[Aerial scene parsing data]
+ + + + +

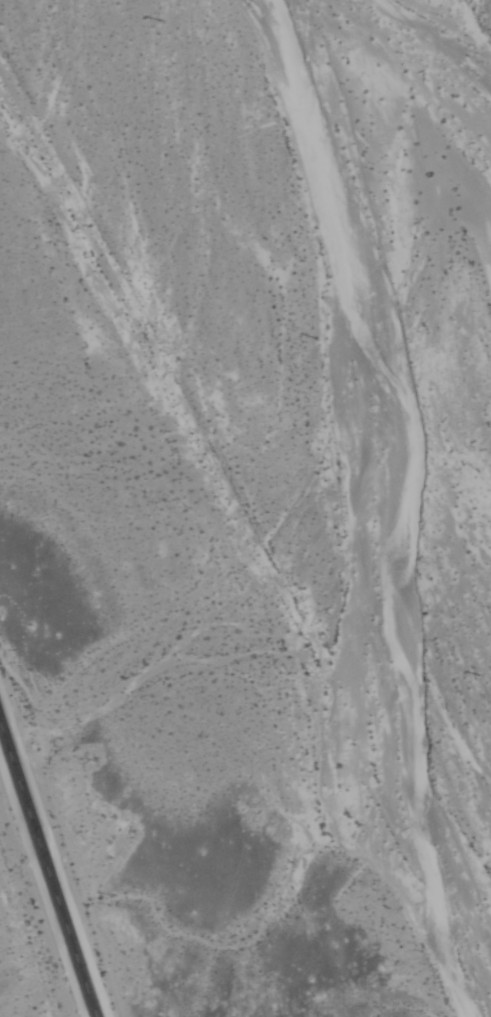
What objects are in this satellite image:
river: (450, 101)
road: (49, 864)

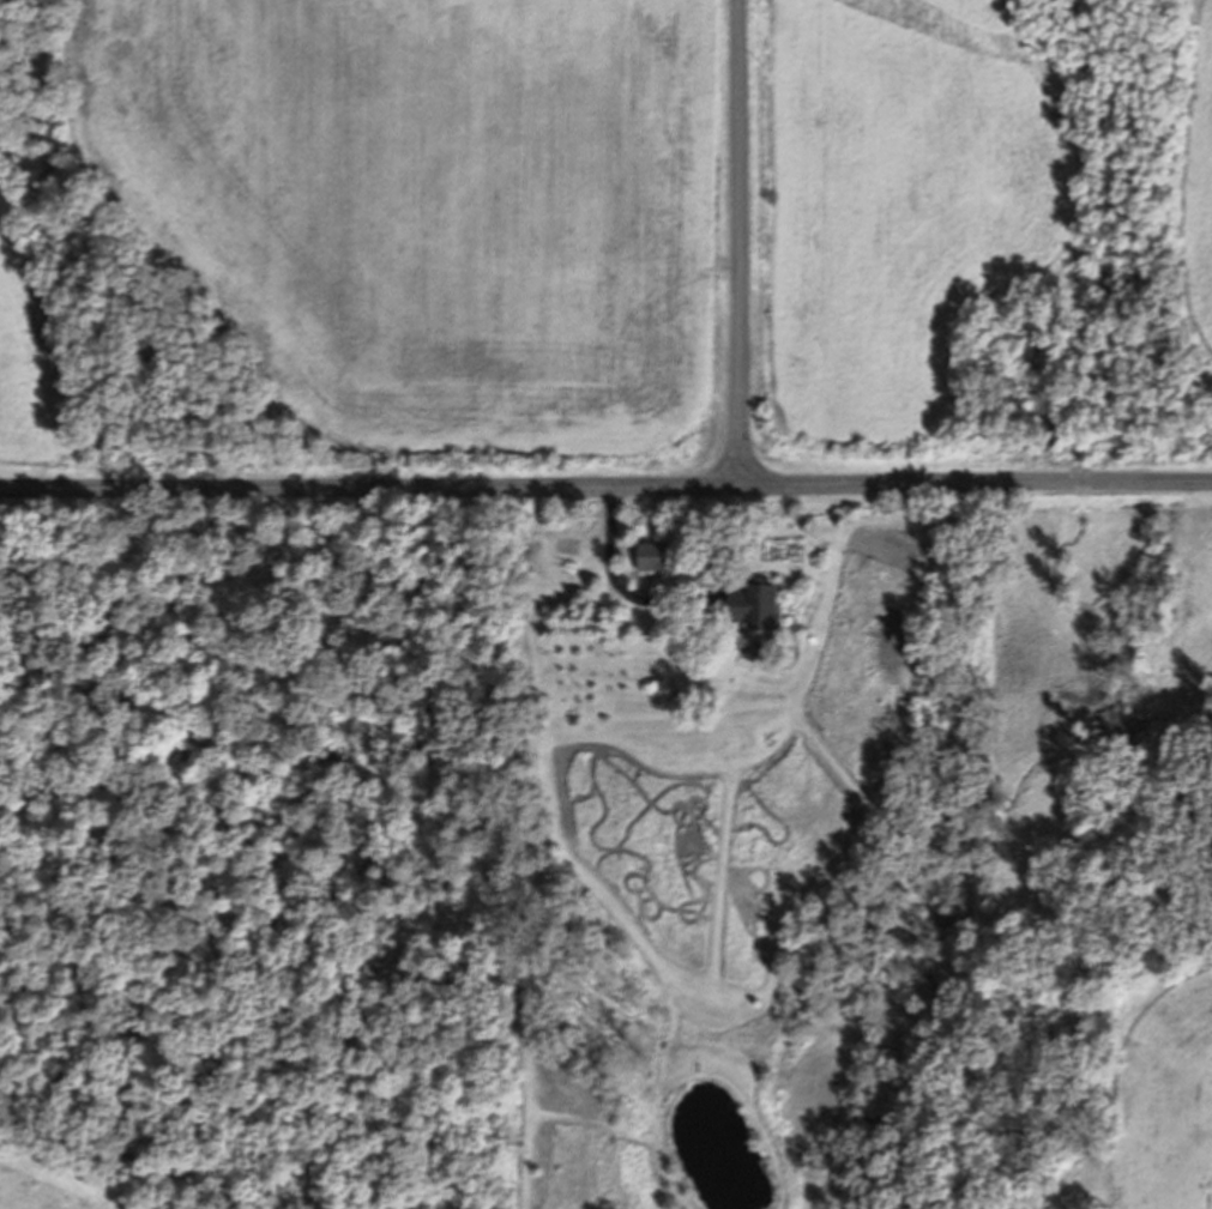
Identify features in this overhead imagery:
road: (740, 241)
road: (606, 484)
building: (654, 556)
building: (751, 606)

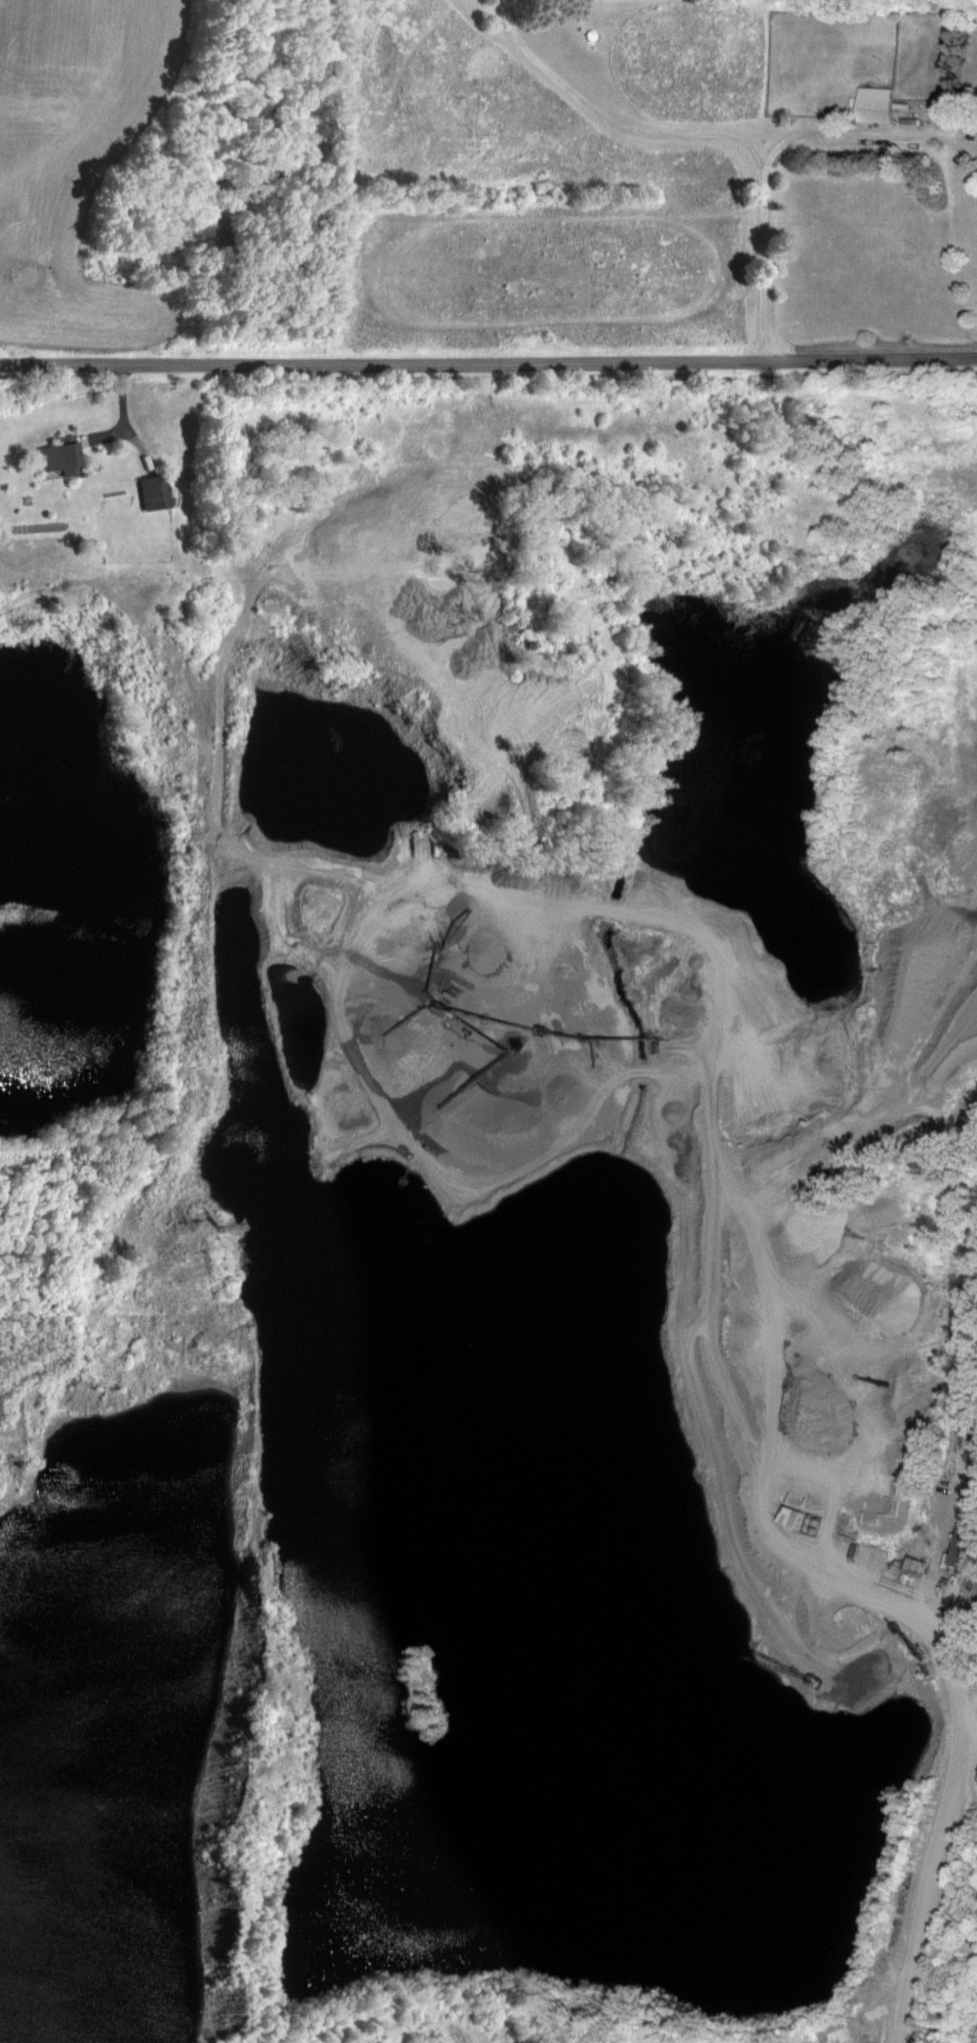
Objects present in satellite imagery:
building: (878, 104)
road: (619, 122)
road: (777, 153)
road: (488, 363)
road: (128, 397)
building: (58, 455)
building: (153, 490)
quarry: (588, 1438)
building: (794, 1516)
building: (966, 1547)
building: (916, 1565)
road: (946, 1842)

+ + + + +

■ WHAT TO WORK ON: Exactly the lines from the line that contains "Identify features in" through the last line above, and no other lines, must be output, with pictures excluded.

■ REPLY TO THE TASK:
Identify features in this overhead imagery:
road: (740, 241)
road: (606, 484)
building: (654, 556)
building: (751, 606)

Objects present in satellite imagery:
building: (878, 104)
road: (619, 122)
road: (777, 153)
road: (488, 363)
road: (128, 397)
building: (58, 455)
building: (153, 490)
quarry: (588, 1438)
building: (794, 1516)
building: (966, 1547)
building: (916, 1565)
road: (946, 1842)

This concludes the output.